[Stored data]
★ ★ ★ ★ ★ ★ ★
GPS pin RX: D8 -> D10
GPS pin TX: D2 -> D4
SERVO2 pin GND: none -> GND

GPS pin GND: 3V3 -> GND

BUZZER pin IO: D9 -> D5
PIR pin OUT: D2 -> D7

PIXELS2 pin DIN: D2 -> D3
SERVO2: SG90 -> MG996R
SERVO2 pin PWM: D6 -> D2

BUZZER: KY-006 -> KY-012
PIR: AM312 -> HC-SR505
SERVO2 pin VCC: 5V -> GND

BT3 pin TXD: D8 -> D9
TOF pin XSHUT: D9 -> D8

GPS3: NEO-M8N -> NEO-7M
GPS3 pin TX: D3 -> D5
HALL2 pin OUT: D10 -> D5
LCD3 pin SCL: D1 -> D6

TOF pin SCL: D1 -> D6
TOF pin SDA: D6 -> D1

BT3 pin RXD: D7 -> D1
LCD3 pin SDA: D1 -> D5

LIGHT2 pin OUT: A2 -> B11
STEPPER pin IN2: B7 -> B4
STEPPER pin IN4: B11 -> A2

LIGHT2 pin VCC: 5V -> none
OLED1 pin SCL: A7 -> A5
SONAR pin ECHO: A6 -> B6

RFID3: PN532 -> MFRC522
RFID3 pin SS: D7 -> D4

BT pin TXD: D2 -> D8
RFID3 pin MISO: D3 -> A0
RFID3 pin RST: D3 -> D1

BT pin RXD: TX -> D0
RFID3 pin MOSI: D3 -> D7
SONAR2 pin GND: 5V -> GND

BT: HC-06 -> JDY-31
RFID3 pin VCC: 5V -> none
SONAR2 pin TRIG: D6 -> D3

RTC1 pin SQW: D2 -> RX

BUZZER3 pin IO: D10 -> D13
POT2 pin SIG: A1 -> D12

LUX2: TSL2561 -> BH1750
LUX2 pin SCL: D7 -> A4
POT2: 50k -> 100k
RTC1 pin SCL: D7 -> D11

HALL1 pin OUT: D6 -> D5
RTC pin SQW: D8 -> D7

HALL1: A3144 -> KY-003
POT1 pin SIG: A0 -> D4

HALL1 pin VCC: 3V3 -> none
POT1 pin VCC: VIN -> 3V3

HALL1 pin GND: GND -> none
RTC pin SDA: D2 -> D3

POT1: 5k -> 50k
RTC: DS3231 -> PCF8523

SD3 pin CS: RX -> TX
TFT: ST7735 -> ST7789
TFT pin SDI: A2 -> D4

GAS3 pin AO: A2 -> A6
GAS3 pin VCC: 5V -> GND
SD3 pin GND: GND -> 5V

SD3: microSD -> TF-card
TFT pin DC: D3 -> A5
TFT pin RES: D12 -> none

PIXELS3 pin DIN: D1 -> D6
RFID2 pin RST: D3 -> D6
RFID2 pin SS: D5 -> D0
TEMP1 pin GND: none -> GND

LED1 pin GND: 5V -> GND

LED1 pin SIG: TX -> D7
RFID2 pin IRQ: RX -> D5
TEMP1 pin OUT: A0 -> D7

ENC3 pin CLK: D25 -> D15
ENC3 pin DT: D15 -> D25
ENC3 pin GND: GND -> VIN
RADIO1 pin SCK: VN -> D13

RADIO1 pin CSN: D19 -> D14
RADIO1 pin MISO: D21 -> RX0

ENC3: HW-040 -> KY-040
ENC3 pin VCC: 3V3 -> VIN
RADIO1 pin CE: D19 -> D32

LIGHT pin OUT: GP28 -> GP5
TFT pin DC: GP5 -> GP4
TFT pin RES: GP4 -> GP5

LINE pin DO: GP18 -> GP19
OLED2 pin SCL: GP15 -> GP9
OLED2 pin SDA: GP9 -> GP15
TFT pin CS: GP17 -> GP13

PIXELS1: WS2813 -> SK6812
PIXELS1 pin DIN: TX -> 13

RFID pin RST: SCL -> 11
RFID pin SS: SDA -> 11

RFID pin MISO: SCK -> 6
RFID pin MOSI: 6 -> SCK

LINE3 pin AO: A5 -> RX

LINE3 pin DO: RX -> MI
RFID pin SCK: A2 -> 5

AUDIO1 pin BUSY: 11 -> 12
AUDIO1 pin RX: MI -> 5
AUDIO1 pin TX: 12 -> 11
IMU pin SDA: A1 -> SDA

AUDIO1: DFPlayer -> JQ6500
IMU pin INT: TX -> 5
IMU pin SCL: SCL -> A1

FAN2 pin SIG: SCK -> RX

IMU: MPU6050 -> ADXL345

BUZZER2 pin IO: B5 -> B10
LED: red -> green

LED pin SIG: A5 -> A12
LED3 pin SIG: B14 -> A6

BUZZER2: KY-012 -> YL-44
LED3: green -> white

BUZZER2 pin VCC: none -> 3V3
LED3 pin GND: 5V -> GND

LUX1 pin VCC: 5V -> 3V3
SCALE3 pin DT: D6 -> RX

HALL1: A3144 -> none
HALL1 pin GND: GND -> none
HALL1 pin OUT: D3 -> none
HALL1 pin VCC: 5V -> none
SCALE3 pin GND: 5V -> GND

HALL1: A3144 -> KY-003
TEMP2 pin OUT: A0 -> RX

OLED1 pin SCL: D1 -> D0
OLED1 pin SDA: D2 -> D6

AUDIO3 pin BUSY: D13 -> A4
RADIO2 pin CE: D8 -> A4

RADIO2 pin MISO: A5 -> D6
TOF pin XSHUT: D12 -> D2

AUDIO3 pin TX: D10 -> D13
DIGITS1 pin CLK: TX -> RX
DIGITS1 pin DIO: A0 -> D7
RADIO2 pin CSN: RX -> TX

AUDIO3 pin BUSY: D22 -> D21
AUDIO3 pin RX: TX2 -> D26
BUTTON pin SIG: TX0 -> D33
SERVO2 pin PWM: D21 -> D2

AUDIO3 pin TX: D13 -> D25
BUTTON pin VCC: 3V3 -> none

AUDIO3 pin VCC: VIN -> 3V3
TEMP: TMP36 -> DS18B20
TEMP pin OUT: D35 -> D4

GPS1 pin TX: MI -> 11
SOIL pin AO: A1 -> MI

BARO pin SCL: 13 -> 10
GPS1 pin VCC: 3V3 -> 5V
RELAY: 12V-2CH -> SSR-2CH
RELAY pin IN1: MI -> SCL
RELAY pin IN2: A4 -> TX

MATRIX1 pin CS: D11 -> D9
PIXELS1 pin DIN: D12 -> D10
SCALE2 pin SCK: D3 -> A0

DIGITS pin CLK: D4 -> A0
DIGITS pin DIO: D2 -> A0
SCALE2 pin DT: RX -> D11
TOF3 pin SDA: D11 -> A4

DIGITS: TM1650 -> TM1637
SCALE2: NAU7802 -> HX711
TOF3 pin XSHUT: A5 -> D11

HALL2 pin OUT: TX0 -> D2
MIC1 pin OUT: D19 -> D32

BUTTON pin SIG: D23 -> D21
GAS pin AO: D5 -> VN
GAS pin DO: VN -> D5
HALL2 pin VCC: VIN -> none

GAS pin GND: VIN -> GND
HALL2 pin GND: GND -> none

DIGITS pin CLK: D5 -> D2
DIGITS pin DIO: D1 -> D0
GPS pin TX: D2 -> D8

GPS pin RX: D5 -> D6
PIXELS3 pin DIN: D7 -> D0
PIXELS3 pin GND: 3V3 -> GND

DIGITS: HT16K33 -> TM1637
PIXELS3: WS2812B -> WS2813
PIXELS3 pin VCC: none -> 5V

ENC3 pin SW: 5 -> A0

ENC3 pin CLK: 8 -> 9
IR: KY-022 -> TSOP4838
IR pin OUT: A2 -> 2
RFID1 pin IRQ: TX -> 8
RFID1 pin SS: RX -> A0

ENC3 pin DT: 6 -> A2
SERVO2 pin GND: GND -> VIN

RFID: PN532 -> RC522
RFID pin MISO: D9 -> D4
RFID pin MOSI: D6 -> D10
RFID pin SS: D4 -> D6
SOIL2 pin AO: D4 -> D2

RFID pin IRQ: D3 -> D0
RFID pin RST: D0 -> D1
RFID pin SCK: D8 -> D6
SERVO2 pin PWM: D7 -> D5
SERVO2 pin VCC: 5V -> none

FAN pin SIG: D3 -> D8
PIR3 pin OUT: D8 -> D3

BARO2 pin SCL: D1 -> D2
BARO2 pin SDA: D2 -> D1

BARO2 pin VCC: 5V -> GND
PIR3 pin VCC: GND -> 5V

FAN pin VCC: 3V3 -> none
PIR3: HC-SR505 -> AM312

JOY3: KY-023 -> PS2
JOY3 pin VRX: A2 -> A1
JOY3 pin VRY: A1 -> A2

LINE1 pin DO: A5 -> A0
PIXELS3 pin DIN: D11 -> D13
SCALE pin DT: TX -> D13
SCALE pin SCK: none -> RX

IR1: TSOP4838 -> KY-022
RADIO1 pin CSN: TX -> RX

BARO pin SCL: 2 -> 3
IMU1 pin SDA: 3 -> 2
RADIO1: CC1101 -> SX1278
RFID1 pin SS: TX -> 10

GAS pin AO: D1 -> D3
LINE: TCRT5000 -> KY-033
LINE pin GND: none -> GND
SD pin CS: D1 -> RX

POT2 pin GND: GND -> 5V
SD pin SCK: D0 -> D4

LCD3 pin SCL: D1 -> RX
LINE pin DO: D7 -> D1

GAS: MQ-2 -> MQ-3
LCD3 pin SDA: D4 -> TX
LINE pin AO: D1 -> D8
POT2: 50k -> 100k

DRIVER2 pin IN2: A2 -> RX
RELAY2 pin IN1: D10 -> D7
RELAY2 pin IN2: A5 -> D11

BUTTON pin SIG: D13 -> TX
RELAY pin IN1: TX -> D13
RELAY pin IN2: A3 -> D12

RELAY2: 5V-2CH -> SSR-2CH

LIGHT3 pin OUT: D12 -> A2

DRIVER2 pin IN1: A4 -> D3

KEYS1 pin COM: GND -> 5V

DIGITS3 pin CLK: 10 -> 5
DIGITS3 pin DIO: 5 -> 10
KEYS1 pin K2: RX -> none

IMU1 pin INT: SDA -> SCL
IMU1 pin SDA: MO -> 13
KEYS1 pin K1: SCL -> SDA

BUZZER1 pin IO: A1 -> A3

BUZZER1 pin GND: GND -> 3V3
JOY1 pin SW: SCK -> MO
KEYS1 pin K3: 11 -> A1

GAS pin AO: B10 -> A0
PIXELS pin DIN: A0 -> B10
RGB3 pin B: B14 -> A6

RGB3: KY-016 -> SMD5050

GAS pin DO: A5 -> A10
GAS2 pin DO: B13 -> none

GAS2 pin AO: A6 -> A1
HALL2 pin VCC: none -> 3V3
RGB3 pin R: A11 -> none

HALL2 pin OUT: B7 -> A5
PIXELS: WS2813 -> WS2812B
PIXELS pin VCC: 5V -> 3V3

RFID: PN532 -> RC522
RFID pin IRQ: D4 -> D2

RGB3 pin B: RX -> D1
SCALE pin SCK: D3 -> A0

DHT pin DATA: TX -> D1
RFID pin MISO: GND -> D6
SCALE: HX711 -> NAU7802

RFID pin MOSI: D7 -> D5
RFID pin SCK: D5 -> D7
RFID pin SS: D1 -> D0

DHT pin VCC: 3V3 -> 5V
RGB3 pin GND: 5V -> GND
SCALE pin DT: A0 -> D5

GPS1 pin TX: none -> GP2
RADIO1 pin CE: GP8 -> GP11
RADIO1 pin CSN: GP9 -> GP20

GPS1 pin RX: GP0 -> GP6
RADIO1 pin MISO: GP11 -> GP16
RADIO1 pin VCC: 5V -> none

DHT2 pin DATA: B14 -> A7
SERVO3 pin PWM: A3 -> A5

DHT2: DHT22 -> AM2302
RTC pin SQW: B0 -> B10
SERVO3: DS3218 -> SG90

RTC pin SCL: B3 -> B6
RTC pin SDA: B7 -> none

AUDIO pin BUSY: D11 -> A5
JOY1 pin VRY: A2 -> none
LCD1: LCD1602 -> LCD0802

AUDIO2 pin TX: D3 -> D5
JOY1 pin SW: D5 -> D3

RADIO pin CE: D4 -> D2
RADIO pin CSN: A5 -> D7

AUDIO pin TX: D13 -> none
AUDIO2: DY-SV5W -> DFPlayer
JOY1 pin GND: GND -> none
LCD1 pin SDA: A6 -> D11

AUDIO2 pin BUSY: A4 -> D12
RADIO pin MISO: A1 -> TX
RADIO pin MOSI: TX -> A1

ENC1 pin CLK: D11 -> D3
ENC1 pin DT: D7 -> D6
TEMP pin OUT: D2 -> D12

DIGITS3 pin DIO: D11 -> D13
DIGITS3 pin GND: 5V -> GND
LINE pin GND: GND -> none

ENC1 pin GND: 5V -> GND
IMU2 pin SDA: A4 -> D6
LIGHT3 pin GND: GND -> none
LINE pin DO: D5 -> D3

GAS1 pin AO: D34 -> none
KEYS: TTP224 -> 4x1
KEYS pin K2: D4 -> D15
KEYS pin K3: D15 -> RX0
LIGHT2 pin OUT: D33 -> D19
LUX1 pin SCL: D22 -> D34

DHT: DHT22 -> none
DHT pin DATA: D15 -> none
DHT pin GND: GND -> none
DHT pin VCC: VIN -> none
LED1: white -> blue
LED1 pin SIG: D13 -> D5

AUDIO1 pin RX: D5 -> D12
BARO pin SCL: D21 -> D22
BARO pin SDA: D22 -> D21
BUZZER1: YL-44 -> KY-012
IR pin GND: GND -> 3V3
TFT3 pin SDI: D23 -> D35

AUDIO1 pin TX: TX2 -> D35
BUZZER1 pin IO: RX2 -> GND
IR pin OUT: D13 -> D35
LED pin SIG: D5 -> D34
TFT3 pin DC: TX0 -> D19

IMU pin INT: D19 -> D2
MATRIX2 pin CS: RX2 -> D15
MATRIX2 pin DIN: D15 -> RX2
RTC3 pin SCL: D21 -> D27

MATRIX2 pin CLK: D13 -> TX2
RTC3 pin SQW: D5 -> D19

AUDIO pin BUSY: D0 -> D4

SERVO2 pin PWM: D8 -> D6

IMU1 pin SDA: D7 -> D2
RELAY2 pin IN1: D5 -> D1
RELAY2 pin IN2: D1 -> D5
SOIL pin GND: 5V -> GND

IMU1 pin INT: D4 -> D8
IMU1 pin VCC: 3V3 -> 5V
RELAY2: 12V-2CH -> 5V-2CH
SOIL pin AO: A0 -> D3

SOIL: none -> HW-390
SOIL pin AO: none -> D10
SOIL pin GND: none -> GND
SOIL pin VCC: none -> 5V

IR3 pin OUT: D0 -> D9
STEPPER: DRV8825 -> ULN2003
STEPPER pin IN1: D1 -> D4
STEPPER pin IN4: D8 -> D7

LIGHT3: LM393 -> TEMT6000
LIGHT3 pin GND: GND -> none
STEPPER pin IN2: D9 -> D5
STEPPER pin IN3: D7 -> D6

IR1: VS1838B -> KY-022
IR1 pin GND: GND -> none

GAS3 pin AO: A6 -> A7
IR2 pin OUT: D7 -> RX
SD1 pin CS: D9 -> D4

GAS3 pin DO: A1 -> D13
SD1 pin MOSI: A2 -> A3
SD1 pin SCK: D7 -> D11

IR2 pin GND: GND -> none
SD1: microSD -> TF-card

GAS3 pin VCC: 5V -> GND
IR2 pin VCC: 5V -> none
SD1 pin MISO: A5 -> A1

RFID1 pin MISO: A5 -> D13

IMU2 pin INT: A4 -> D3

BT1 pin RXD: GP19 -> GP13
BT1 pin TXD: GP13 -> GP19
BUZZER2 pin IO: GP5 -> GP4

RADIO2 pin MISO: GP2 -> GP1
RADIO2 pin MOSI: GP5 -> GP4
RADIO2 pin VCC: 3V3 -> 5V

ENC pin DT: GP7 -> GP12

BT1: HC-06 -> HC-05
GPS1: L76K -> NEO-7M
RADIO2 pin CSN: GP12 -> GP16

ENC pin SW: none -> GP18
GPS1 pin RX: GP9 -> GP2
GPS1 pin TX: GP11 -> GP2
★ ★ ★ ★ ★ ★ ★
> _AIM OF THE TASK_: With the line that has "RFID pin SS: D1 -> D0" as the first and the line that has "AUDIO pin TX: D13 -> none" as the last, repeat exactly that run of lines above and no more.

> _TASK SOLUTION_:
RFID pin SS: D1 -> D0

DHT pin VCC: 3V3 -> 5V
RGB3 pin GND: 5V -> GND
SCALE pin DT: A0 -> D5

GPS1 pin TX: none -> GP2
RADIO1 pin CE: GP8 -> GP11
RADIO1 pin CSN: GP9 -> GP20

GPS1 pin RX: GP0 -> GP6
RADIO1 pin MISO: GP11 -> GP16
RADIO1 pin VCC: 5V -> none

DHT2 pin DATA: B14 -> A7
SERVO3 pin PWM: A3 -> A5

DHT2: DHT22 -> AM2302
RTC pin SQW: B0 -> B10
SERVO3: DS3218 -> SG90

RTC pin SCL: B3 -> B6
RTC pin SDA: B7 -> none

AUDIO pin BUSY: D11 -> A5
JOY1 pin VRY: A2 -> none
LCD1: LCD1602 -> LCD0802

AUDIO2 pin TX: D3 -> D5
JOY1 pin SW: D5 -> D3

RADIO pin CE: D4 -> D2
RADIO pin CSN: A5 -> D7

AUDIO pin TX: D13 -> none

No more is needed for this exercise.